## [What is required]
Reproduce word for word every line from the one containing "bouteille (gris) [316, 209]" to the final line of the data below; omit the pictures.

## [Data]
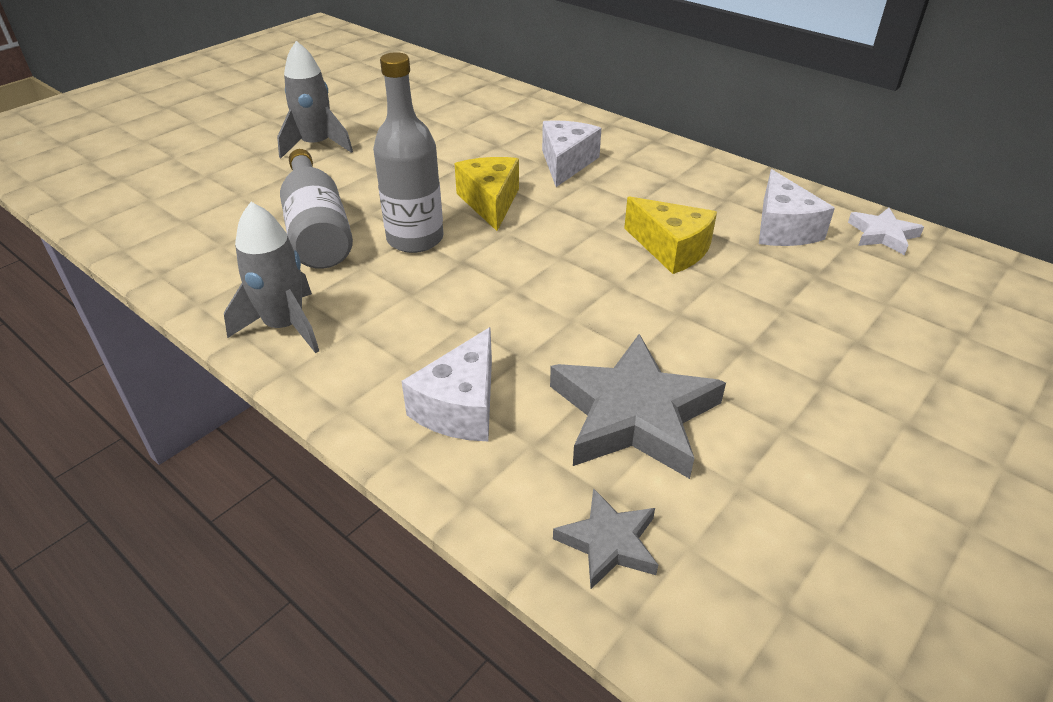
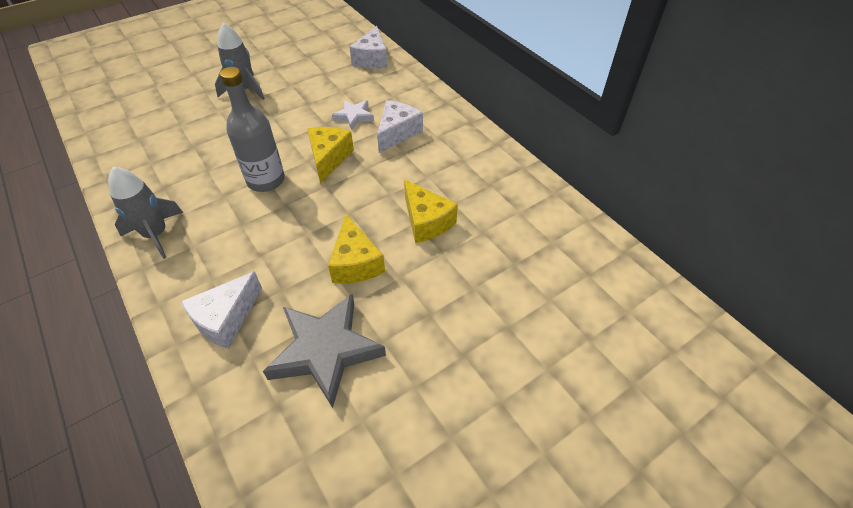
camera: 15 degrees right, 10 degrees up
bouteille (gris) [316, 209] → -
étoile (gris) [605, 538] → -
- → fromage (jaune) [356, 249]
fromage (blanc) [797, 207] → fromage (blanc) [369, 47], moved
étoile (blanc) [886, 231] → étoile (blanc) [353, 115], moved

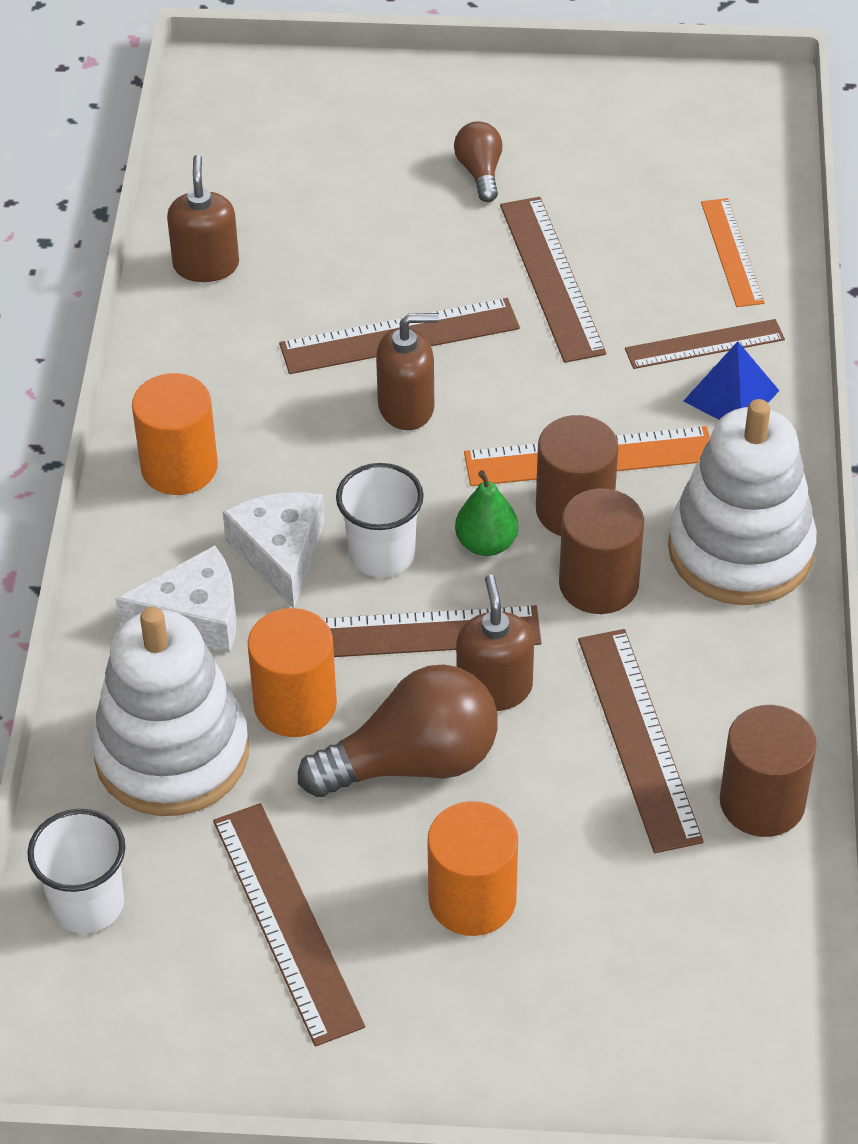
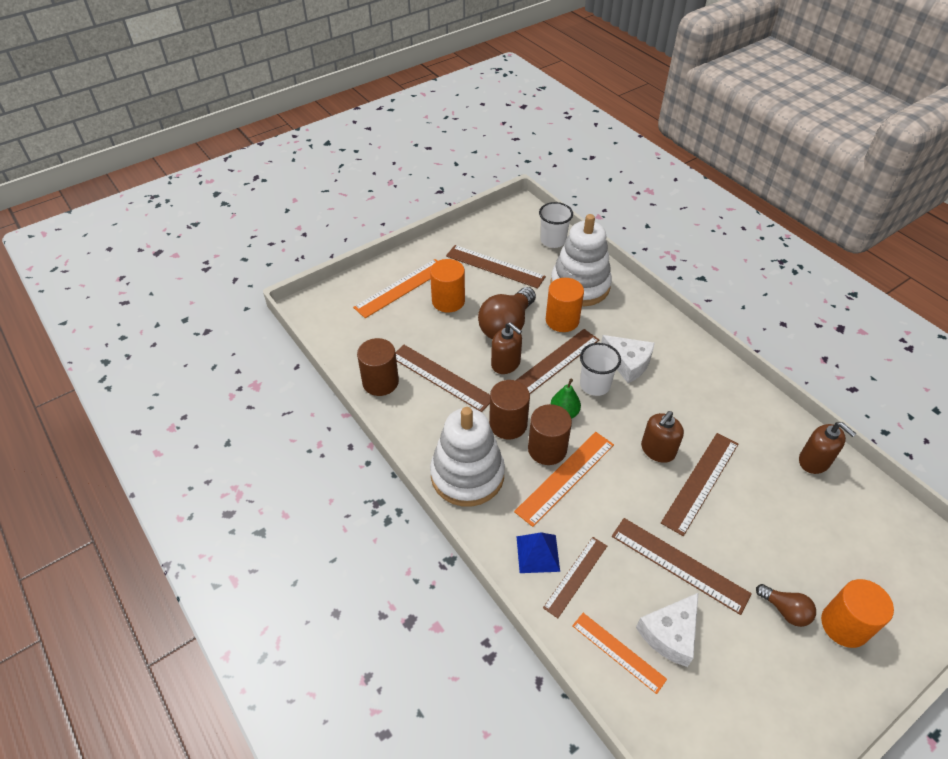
camera: 140 degrees right, 0 degrees up
- → règle (orange) [395, 288]
fromage (blanc) [176, 599] → fromage (blanc) [667, 630], moved
cylindre (orange) [175, 434] → cylindre (orange) [857, 613], moved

## [Written solution]
bouteille (gris) [316, 209] → -
étoile (gris) [605, 538] → -
- → fromage (jaune) [356, 249]
fromage (blanc) [797, 207] → fromage (blanc) [369, 47], moved
étoile (blanc) [886, 231] → étoile (blanc) [353, 115], moved

camera: 140 degrees right, 0 degrees up
- → règle (orange) [395, 288]
fromage (blanc) [176, 599] → fromage (blanc) [667, 630], moved
cylindre (orange) [175, 434] → cylindre (orange) [857, 613], moved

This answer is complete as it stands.